Work to be completed - The entries below are to be transcribed in full, without their images.

"""

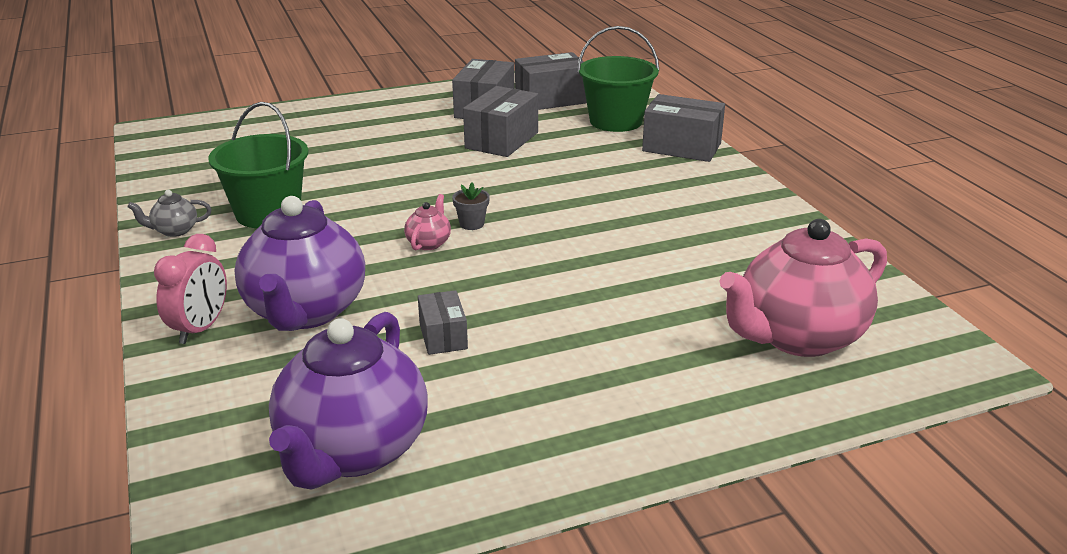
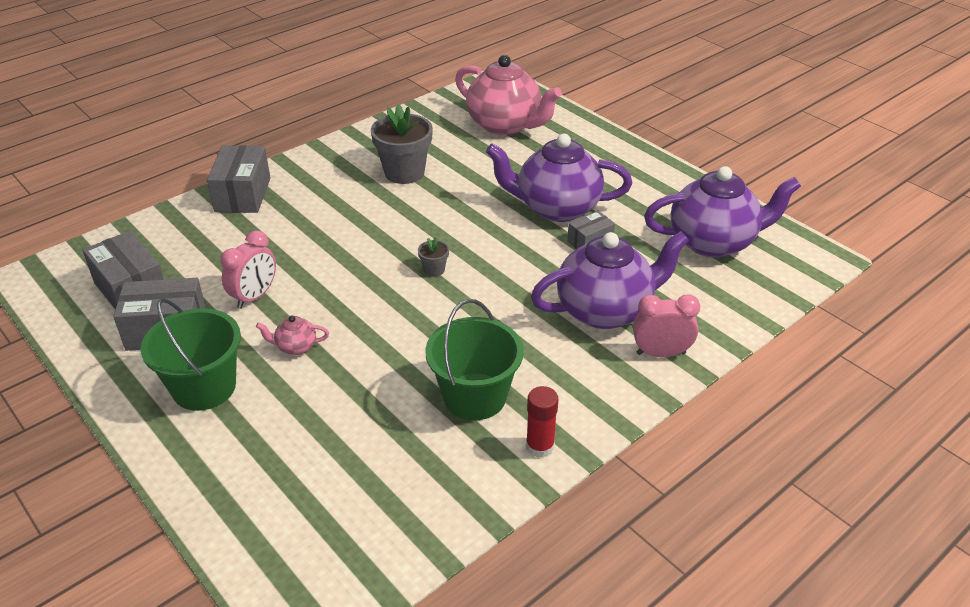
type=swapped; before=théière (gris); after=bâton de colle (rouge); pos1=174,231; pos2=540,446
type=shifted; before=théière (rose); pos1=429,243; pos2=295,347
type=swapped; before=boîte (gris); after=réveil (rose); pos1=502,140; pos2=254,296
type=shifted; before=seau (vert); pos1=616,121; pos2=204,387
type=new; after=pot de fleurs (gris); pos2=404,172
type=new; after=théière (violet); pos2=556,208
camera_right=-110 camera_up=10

"""

Exercise solution -
type=swapped; before=théière (gris); after=bâton de colle (rouge); pos1=174,231; pos2=540,446
type=shifted; before=théière (rose); pos1=429,243; pos2=295,347
type=swapped; before=boîte (gris); after=réveil (rose); pos1=502,140; pos2=254,296
type=shifted; before=seau (vert); pos1=616,121; pos2=204,387
type=new; after=pot de fleurs (gris); pos2=404,172
type=new; after=théière (violet); pos2=556,208
camera_right=-110 camera_up=10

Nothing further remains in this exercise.